## Saved data entries
★ ★ ★ ★ ★

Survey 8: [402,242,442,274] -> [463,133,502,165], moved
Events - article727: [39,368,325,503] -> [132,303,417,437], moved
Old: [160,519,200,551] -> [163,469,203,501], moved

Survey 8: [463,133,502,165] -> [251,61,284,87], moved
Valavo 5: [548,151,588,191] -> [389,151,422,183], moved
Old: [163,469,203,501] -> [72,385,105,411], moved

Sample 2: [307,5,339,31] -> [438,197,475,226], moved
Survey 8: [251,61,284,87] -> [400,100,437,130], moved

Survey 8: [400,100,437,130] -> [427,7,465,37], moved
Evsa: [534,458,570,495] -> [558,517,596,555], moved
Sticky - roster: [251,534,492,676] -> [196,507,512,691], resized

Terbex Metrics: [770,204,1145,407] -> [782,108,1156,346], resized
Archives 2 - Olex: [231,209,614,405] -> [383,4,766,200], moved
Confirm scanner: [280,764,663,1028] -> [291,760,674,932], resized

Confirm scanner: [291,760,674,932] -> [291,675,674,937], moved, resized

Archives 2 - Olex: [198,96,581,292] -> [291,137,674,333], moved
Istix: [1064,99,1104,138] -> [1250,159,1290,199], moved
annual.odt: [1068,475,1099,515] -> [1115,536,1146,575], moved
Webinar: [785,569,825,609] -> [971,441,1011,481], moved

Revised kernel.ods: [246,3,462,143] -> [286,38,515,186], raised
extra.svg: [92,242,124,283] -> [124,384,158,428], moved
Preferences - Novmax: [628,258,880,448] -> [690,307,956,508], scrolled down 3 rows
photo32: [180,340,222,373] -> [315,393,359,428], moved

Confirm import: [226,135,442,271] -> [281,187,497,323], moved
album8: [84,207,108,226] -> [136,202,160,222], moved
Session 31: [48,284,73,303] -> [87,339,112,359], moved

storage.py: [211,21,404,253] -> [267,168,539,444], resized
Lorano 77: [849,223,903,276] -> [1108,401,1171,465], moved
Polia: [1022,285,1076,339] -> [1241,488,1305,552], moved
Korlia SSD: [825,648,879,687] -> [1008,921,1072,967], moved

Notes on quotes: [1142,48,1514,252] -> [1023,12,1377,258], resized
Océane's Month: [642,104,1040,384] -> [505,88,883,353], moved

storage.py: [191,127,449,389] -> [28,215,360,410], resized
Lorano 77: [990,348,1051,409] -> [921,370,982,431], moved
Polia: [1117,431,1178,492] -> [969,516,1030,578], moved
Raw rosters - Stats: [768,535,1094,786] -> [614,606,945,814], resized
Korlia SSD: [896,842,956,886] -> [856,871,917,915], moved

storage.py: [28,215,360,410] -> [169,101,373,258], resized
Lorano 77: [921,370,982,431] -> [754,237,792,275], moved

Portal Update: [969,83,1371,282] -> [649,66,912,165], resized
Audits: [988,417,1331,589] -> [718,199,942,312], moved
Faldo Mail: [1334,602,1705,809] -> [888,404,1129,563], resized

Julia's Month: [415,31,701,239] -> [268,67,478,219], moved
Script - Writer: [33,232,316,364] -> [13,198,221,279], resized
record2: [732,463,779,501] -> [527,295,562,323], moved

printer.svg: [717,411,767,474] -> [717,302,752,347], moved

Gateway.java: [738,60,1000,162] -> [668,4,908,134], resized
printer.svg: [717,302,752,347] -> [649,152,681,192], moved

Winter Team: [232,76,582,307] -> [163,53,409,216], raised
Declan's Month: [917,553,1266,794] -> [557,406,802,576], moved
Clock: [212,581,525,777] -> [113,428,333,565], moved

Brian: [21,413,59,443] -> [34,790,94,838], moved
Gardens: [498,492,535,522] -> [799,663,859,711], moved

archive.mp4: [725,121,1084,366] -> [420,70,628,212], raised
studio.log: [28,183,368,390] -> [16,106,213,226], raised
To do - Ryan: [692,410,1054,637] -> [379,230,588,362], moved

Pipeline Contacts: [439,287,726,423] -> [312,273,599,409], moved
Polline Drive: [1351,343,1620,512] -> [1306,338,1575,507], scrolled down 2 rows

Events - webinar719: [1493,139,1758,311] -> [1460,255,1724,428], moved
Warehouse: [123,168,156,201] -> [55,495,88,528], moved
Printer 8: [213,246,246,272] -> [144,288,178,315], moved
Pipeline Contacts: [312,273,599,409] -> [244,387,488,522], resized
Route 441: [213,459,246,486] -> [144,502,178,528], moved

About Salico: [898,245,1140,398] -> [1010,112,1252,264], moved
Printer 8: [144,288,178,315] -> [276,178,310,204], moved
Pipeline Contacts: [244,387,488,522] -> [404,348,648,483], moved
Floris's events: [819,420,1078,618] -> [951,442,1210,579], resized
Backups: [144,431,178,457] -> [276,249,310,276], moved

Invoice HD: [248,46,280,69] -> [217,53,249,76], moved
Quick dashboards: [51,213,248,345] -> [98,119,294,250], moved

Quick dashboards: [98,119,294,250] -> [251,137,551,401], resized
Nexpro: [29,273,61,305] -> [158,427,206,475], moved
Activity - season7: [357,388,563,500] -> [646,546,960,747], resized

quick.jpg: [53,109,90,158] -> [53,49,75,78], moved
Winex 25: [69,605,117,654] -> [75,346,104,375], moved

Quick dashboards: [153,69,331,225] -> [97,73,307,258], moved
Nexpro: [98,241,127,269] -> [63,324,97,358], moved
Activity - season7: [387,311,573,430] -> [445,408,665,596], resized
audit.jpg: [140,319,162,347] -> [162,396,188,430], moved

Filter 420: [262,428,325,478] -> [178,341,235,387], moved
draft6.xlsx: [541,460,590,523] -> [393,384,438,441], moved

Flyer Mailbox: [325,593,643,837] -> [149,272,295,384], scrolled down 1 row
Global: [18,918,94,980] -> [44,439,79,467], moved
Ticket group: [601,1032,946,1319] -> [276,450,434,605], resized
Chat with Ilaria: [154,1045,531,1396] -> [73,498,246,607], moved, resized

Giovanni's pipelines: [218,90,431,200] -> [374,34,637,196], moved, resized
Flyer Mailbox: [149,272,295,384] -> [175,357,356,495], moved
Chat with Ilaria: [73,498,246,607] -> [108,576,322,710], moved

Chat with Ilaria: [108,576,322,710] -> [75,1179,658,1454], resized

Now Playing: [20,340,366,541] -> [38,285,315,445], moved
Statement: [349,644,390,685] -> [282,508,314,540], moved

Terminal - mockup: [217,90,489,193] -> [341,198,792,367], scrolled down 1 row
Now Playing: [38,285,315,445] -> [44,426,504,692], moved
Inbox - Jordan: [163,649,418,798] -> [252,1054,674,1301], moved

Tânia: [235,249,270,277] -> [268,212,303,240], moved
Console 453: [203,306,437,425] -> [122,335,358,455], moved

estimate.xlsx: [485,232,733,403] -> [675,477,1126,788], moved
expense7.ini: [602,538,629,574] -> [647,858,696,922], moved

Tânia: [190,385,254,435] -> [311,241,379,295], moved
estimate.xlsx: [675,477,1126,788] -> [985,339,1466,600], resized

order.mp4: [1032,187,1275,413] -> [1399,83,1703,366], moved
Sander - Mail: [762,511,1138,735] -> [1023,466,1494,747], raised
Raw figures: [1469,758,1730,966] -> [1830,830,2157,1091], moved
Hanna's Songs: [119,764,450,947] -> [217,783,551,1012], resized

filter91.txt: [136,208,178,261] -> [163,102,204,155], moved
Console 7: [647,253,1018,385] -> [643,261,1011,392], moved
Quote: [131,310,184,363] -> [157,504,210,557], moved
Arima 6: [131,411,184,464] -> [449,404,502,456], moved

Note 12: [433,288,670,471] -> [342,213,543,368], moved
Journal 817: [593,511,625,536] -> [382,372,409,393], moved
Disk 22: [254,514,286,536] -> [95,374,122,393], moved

★ ★ ★ ★ ★

## Instructions for the task
Among the records above, repeat exactly the line with "Faldo Mail: [1334,602,1705,809]", the line with "Gateway.java: [738,60,1000,162] ->", and every line in between, and only those.

## Response to the task
Faldo Mail: [1334,602,1705,809] -> [888,404,1129,563], resized

Julia's Month: [415,31,701,239] -> [268,67,478,219], moved
Script - Writer: [33,232,316,364] -> [13,198,221,279], resized
record2: [732,463,779,501] -> [527,295,562,323], moved

printer.svg: [717,411,767,474] -> [717,302,752,347], moved

Gateway.java: [738,60,1000,162] -> [668,4,908,134], resized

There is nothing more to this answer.